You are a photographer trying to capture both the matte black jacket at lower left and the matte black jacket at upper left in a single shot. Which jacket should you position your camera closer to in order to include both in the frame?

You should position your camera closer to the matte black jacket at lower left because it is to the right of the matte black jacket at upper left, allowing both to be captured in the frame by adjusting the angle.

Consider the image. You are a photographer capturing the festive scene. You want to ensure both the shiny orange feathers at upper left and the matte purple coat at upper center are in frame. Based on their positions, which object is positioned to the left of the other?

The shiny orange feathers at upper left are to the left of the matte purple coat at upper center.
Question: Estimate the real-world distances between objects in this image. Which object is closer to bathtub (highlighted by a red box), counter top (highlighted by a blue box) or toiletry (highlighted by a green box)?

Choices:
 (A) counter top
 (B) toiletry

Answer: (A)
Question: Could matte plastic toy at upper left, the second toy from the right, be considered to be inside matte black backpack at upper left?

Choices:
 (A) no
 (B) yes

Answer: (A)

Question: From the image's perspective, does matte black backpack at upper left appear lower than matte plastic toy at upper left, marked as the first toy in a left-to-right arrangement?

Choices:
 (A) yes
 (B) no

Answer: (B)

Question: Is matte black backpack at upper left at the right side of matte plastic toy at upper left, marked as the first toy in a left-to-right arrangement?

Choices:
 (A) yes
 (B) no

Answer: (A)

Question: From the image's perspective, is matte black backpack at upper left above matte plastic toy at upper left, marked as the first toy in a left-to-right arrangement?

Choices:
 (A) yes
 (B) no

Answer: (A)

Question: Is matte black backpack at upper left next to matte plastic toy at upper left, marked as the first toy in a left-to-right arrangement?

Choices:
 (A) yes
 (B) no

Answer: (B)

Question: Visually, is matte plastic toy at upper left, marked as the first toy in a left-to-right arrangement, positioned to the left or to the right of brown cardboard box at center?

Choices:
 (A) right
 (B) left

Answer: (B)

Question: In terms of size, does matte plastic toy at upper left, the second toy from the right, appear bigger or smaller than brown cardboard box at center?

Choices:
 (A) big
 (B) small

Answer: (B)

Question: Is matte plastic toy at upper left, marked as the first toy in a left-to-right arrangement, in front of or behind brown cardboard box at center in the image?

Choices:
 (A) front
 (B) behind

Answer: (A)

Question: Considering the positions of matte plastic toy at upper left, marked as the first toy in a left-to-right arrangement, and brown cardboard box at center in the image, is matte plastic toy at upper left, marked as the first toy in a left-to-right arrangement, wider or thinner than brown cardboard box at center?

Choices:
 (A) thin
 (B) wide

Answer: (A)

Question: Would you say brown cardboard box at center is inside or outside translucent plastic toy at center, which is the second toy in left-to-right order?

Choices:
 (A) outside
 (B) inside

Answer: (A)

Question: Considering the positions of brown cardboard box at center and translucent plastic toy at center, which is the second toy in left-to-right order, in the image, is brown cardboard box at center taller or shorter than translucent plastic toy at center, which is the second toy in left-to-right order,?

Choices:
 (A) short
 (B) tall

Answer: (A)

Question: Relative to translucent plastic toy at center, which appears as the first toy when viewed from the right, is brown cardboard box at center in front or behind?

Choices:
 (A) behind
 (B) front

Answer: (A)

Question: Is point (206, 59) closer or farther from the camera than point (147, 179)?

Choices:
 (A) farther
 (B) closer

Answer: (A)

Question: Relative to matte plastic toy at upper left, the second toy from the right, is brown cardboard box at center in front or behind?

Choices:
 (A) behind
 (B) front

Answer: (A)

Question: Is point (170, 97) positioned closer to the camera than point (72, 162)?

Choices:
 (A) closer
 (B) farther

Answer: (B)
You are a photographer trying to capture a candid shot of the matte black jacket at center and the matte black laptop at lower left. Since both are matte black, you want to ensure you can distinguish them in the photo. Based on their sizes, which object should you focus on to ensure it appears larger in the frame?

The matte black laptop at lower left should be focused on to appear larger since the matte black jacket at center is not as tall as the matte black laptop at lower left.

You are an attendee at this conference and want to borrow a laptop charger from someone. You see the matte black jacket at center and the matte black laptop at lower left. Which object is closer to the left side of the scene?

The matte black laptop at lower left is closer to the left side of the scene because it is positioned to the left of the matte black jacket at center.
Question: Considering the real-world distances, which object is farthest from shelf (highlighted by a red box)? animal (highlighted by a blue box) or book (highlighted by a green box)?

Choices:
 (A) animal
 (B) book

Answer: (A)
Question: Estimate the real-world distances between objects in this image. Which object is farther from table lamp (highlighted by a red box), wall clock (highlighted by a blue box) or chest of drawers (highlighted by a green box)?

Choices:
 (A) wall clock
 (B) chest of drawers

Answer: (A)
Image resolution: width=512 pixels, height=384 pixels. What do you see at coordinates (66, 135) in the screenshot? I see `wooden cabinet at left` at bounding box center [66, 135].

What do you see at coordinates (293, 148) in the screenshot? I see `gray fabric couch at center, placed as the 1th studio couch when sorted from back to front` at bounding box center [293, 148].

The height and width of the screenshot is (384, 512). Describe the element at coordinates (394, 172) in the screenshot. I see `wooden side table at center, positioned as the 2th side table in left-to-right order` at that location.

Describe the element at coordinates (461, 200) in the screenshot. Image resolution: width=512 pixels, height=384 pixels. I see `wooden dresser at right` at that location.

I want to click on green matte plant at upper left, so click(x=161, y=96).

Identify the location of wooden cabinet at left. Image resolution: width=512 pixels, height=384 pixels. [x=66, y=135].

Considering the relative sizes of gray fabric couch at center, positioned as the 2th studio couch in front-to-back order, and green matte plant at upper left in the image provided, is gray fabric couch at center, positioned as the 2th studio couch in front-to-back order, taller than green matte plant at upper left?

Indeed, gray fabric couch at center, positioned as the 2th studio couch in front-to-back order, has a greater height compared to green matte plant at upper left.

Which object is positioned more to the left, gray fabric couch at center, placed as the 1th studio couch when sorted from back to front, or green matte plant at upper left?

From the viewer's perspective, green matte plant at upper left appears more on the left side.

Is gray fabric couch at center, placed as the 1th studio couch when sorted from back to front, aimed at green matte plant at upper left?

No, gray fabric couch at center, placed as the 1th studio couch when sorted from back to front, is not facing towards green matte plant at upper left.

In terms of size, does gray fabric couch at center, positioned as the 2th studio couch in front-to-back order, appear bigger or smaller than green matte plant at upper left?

===

What the exercise asks | Copy out the rows word for word, beginning at the line that contains "From the viewer's" and continuing through the final row, both ends included.

Response for this exercise |
From the viewer's perspective, green matte plant at upper left appears more on the left side.

Is gray fabric couch at center, placed as the 1th studio couch when sorted from back to front, aimed at green matte plant at upper left?

No, gray fabric couch at center, placed as the 1th studio couch when sorted from back to front, is not facing towards green matte plant at upper left.

In terms of size, does gray fabric couch at center, positioned as the 2th studio couch in front-to-back order, appear bigger or smaller than green matte plant at upper left?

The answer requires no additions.